• _Goal of the exercise_: Leave the pictures out and print every record below exactly as it stands.

---------- Dataset entries ----------

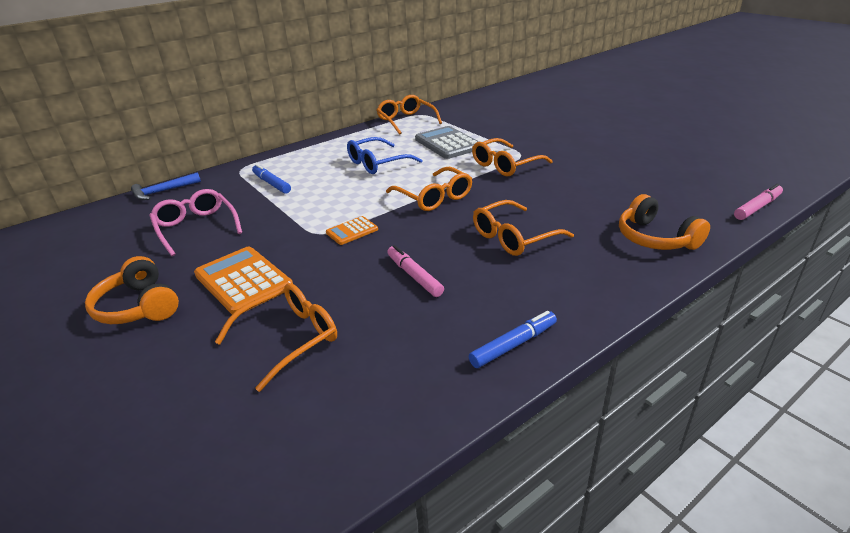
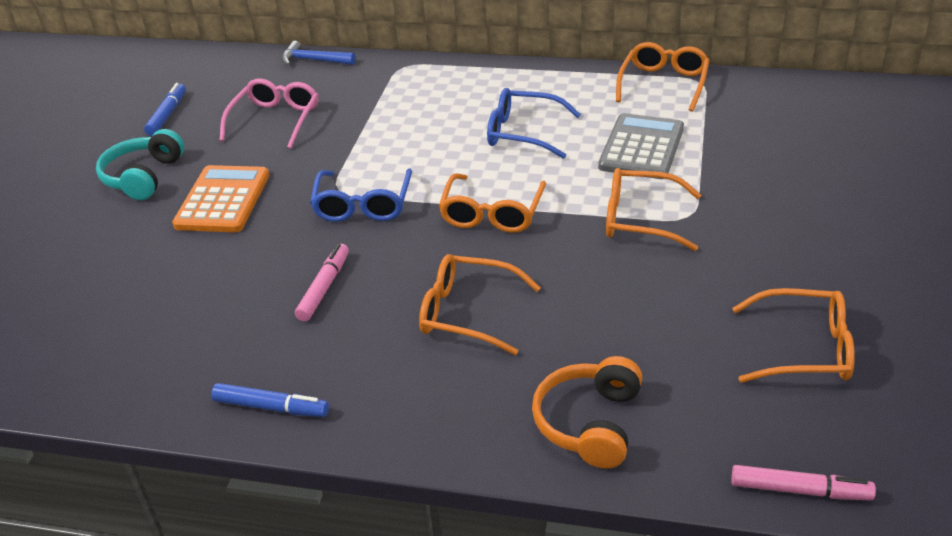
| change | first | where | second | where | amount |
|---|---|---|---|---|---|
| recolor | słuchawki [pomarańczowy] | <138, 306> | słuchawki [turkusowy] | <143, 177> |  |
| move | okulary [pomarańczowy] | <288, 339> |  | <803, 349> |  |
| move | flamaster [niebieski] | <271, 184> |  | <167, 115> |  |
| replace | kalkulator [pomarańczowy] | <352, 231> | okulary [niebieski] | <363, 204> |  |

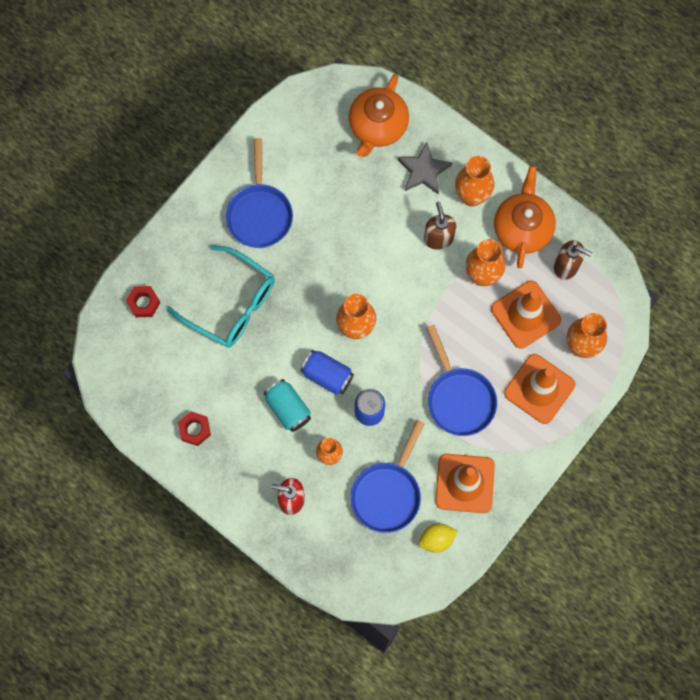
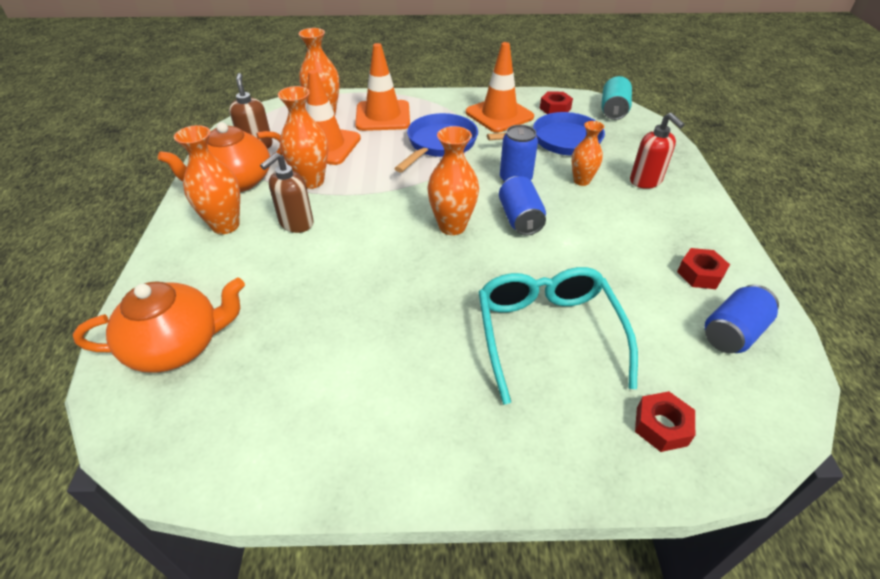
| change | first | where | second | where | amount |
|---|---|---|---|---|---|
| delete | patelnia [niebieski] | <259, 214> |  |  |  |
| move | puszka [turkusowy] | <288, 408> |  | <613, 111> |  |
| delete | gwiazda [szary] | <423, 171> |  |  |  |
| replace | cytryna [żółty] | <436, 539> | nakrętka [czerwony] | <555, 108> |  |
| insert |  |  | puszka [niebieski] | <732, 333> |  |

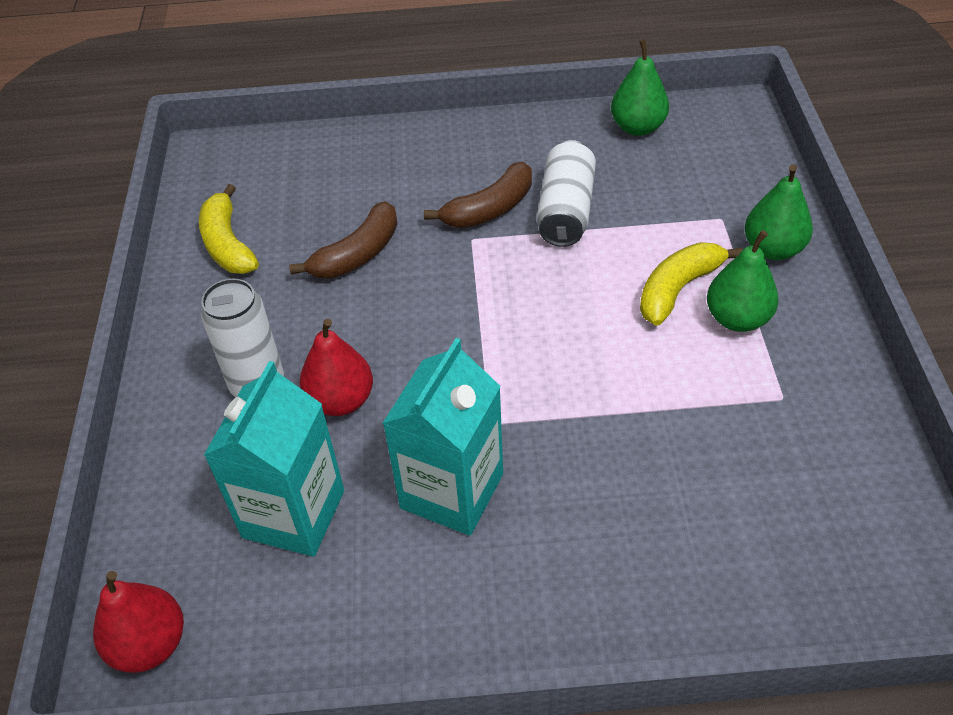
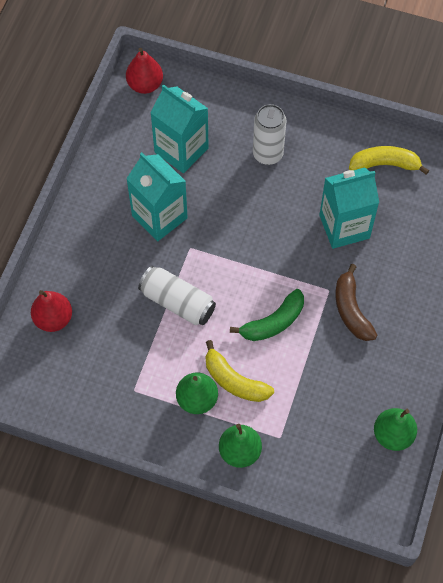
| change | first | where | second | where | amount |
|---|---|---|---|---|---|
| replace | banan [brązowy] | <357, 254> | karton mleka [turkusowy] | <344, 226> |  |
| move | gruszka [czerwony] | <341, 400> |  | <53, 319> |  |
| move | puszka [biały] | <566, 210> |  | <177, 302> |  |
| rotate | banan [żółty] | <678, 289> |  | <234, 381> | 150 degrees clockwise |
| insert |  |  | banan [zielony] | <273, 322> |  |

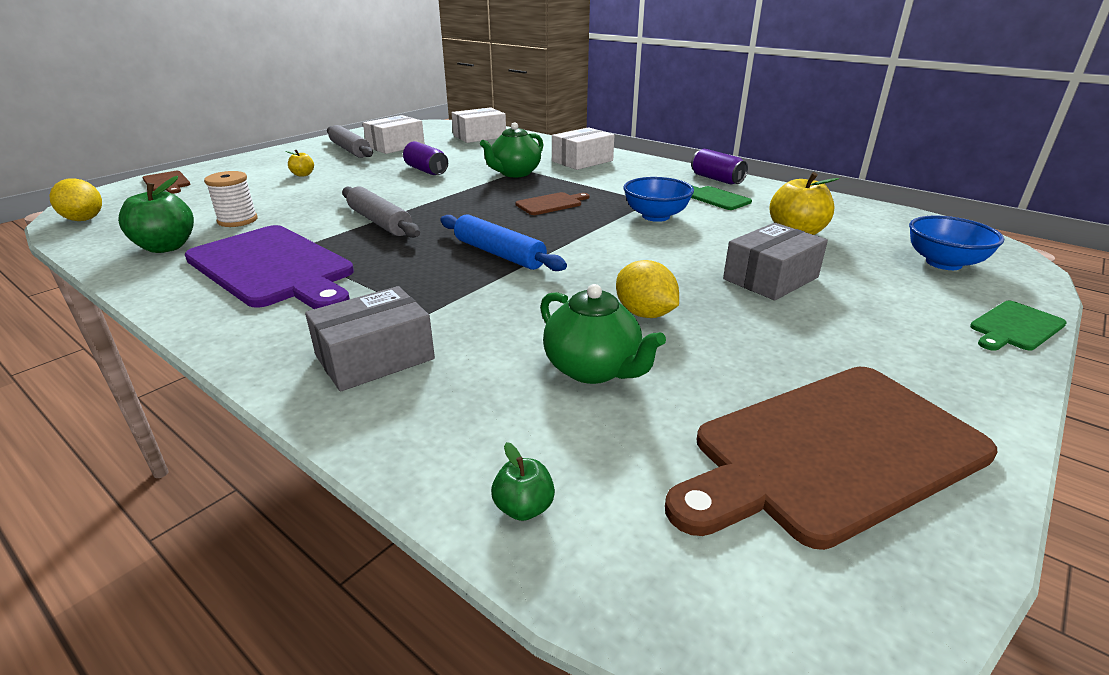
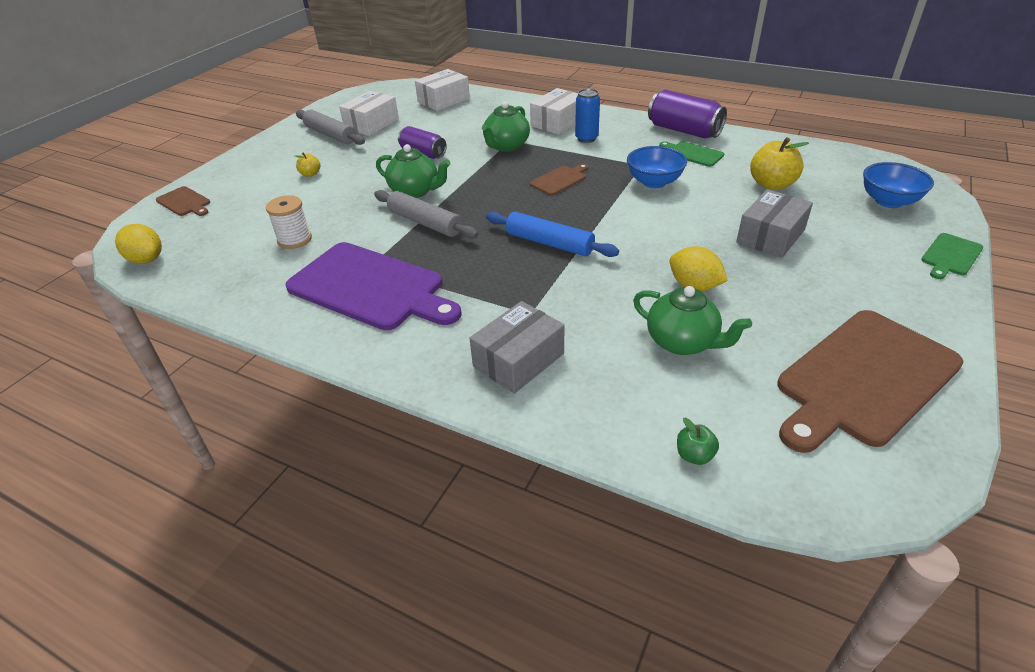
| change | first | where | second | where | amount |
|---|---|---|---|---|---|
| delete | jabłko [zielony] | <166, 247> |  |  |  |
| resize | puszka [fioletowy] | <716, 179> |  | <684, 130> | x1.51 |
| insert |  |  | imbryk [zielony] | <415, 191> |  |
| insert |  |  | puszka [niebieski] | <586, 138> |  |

----------

• _Task result_:
| change | first | where | second | where | amount |
|---|---|---|---|---|---|
| recolor | słuchawki [pomarańczowy] | <138, 306> | słuchawki [turkusowy] | <143, 177> |  |
| move | okulary [pomarańczowy] | <288, 339> |  | <803, 349> |  |
| move | flamaster [niebieski] | <271, 184> |  | <167, 115> |  |
| replace | kalkulator [pomarańczowy] | <352, 231> | okulary [niebieski] | <363, 204> |  |

| change | first | where | second | where | amount |
|---|---|---|---|---|---|
| delete | patelnia [niebieski] | <259, 214> |  |  |  |
| move | puszka [turkusowy] | <288, 408> |  | <613, 111> |  |
| delete | gwiazda [szary] | <423, 171> |  |  |  |
| replace | cytryna [żółty] | <436, 539> | nakrętka [czerwony] | <555, 108> |  |
| insert |  |  | puszka [niebieski] | <732, 333> |  |

| change | first | where | second | where | amount |
|---|---|---|---|---|---|
| replace | banan [brązowy] | <357, 254> | karton mleka [turkusowy] | <344, 226> |  |
| move | gruszka [czerwony] | <341, 400> |  | <53, 319> |  |
| move | puszka [biały] | <566, 210> |  | <177, 302> |  |
| rotate | banan [żółty] | <678, 289> |  | <234, 381> | 150 degrees clockwise |
| insert |  |  | banan [zielony] | <273, 322> |  |

| change | first | where | second | where | amount |
|---|---|---|---|---|---|
| delete | jabłko [zielony] | <166, 247> |  |  |  |
| resize | puszka [fioletowy] | <716, 179> |  | <684, 130> | x1.51 |
| insert |  |  | imbryk [zielony] | <415, 191> |  |
| insert |  |  | puszka [niebieski] | <586, 138> |  |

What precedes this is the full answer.